WORK TO COMPLETE> Look through the records and copy every line in which "schottky" appears.
Top of INFORMATION SHOWN
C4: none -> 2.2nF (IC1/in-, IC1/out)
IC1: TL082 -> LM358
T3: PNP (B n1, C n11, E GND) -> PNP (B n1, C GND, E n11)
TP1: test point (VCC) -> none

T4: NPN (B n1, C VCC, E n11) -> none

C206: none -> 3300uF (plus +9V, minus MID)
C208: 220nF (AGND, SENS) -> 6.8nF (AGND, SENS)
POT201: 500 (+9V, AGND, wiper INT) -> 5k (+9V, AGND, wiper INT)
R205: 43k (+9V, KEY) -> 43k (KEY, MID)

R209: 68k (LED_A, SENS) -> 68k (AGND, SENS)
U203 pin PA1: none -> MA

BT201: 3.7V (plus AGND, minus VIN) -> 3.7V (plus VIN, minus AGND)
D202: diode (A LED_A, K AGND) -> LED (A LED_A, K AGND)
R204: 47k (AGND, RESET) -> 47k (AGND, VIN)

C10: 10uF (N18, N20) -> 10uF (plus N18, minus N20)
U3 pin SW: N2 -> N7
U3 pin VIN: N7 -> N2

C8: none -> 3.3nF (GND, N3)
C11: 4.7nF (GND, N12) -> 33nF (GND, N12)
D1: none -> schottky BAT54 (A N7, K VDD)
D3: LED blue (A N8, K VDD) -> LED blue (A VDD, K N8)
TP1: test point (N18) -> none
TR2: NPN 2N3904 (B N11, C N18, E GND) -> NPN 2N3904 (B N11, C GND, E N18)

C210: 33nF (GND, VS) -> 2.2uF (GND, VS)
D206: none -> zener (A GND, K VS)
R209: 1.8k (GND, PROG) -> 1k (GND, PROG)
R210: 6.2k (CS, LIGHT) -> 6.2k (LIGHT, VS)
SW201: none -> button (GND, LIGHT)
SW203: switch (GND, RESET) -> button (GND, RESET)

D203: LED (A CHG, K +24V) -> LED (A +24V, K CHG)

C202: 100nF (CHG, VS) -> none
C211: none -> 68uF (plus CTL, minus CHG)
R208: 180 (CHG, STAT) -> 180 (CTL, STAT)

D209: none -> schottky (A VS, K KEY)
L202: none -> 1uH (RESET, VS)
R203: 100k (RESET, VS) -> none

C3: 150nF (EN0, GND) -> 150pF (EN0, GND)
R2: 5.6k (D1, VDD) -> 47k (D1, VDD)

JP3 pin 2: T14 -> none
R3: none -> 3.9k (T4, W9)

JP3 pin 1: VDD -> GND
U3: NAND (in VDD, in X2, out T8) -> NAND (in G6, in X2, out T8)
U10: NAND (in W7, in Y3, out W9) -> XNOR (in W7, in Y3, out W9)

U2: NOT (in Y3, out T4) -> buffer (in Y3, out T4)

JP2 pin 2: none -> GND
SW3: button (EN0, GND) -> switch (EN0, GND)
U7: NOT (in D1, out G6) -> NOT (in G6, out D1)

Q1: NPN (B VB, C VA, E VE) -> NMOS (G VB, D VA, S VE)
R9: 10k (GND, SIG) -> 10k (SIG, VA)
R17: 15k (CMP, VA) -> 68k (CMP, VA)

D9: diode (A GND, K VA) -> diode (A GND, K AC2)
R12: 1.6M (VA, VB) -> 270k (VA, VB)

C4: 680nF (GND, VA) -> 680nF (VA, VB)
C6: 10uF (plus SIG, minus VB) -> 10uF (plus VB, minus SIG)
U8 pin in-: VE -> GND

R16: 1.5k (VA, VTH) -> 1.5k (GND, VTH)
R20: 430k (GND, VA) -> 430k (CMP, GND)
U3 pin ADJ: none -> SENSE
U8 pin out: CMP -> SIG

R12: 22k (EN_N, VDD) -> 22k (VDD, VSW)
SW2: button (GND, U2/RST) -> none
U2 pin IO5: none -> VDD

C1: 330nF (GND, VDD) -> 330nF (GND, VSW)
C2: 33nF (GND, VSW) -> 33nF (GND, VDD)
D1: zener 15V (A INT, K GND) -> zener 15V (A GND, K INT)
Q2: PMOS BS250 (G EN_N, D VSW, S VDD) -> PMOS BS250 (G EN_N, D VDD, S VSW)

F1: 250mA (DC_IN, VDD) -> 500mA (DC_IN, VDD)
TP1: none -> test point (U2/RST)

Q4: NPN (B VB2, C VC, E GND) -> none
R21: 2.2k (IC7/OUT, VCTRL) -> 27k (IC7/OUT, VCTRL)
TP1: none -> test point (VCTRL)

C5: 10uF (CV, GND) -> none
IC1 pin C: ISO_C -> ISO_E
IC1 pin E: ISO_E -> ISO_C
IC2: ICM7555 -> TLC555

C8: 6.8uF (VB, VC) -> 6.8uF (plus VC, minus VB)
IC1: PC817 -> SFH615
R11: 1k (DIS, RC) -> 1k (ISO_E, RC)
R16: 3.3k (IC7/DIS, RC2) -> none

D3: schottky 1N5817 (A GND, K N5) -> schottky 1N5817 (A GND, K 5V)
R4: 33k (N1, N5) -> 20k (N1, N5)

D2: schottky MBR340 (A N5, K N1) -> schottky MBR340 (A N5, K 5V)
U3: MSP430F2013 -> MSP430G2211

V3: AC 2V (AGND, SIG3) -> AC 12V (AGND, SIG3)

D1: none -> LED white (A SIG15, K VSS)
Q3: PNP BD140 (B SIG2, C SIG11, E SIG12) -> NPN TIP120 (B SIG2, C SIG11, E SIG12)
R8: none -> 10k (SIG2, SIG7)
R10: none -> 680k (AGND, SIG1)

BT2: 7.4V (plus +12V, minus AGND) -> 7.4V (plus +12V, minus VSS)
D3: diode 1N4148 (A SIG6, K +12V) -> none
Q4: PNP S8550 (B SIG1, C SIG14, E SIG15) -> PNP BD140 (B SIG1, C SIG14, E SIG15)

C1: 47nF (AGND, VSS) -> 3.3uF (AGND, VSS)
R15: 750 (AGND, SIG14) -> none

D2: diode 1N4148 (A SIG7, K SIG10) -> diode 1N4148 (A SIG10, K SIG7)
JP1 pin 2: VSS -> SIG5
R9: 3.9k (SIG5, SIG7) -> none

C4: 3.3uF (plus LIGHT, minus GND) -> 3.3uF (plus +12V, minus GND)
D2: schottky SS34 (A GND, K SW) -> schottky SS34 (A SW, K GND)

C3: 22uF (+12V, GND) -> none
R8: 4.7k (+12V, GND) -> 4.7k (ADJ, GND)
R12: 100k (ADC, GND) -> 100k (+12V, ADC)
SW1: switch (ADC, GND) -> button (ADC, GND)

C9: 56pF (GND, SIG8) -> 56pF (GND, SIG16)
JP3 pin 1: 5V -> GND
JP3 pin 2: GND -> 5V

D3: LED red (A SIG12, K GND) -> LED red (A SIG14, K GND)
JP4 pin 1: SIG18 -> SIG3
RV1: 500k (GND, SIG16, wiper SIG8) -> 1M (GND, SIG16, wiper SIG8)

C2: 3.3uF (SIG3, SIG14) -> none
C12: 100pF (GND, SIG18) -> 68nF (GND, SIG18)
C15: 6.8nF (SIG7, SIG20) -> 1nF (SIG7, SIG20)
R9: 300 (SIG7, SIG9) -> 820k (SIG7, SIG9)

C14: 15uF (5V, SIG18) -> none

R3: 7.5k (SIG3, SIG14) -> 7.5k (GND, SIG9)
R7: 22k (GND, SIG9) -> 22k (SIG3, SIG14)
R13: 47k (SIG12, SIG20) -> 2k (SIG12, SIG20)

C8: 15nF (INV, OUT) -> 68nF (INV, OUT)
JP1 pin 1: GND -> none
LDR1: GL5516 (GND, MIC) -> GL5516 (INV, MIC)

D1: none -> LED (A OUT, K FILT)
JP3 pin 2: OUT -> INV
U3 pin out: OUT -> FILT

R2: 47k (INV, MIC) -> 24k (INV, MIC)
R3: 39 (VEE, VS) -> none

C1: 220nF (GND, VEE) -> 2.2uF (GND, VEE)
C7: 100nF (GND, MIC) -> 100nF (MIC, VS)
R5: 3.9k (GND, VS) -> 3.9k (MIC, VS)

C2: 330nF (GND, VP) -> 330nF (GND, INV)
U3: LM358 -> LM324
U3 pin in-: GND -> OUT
Bottom of INFORMATION SHOWN
REPLY>
D1: none -> schottky BAT54 (A N7, K VDD)
D209: none -> schottky (A VS, K KEY)
D3: schottky 1N5817 (A GND, K N5) -> schottky 1N5817 (A GND, K 5V)
D2: schottky MBR340 (A N5, K N1) -> schottky MBR340 (A N5, K 5V)
D2: schottky SS34 (A GND, K SW) -> schottky SS34 (A SW, K GND)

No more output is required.